[Dataset entries]
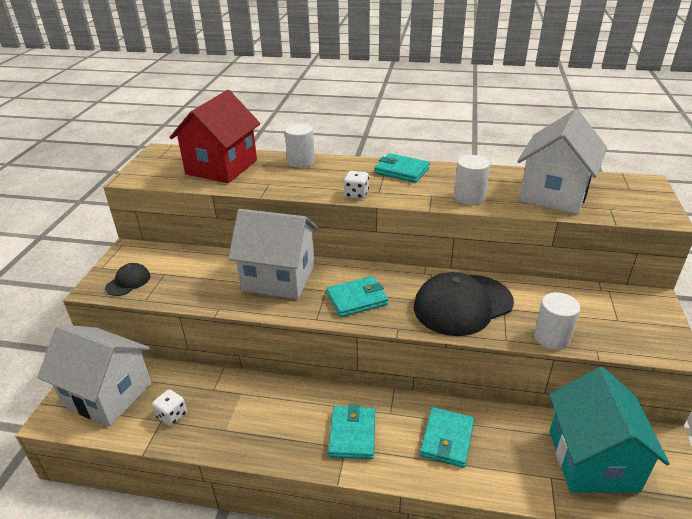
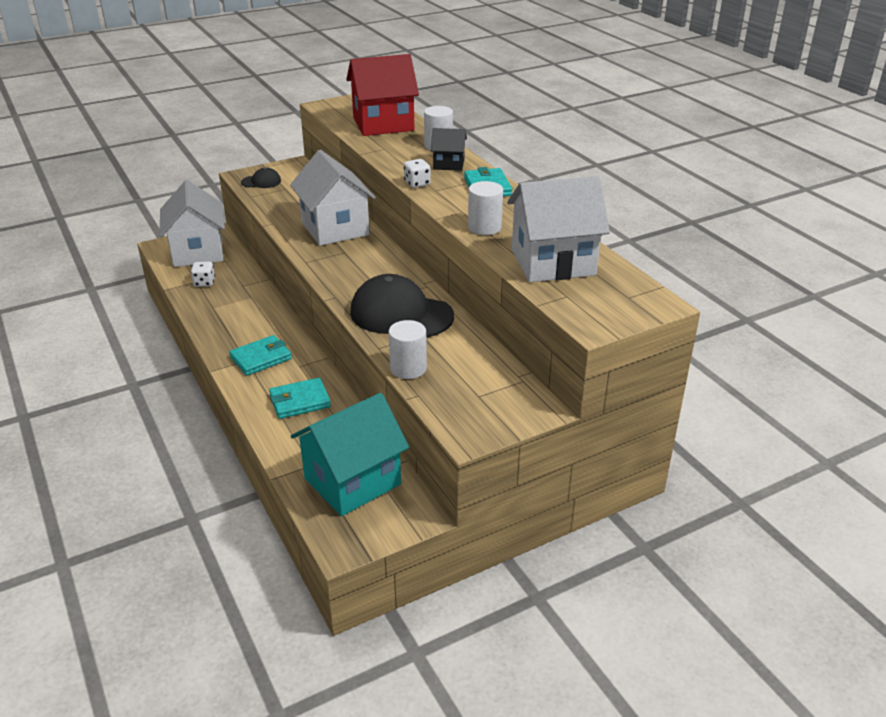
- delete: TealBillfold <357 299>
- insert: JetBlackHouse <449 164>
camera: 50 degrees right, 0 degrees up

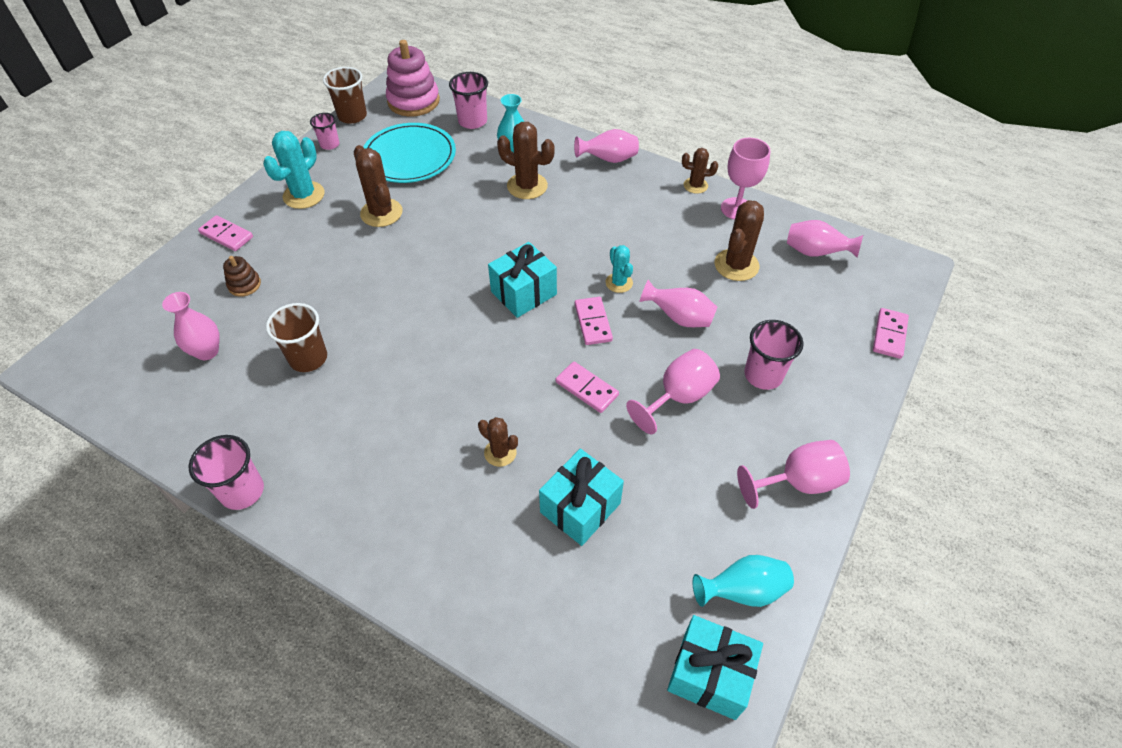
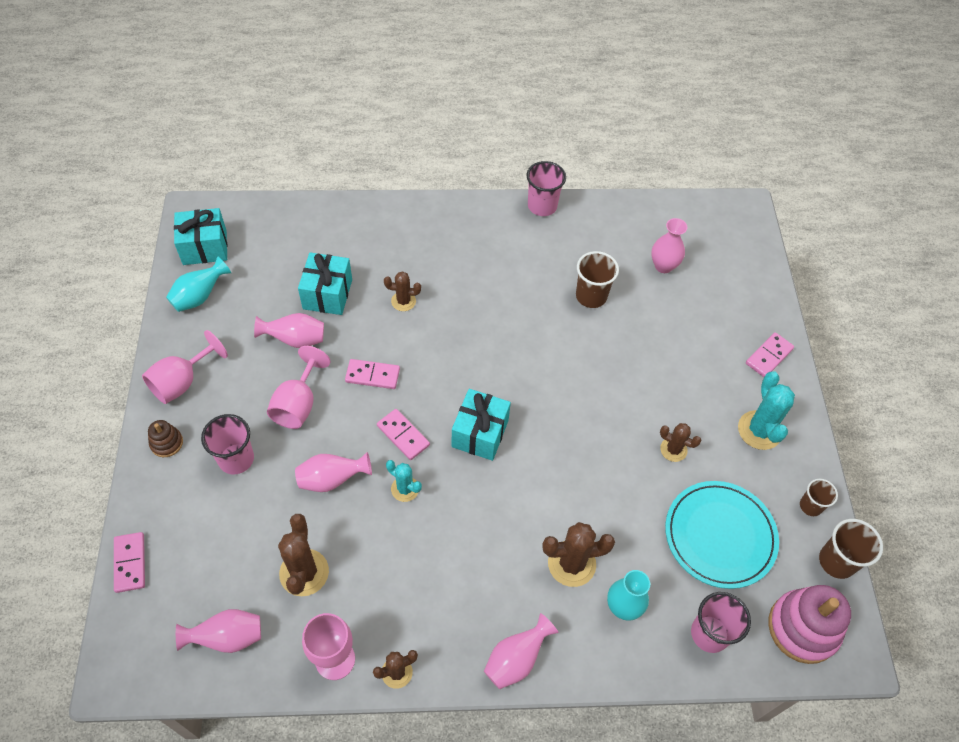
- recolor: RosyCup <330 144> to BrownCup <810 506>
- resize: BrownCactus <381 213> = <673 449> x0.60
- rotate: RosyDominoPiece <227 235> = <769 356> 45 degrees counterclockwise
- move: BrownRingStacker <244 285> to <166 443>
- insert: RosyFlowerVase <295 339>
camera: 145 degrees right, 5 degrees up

» DIRECTIONS FOR THIS TASK: Show a copy of each line from the records above in which the string "degrees" occurs.

» SOLUTION FOR THIS EXERCISE:
camera: 50 degrees right, 0 degrees up
- rotate: RosyDominoPiece <227 235> = <769 356> 45 degrees counterclockwise
camera: 145 degrees right, 5 degrees up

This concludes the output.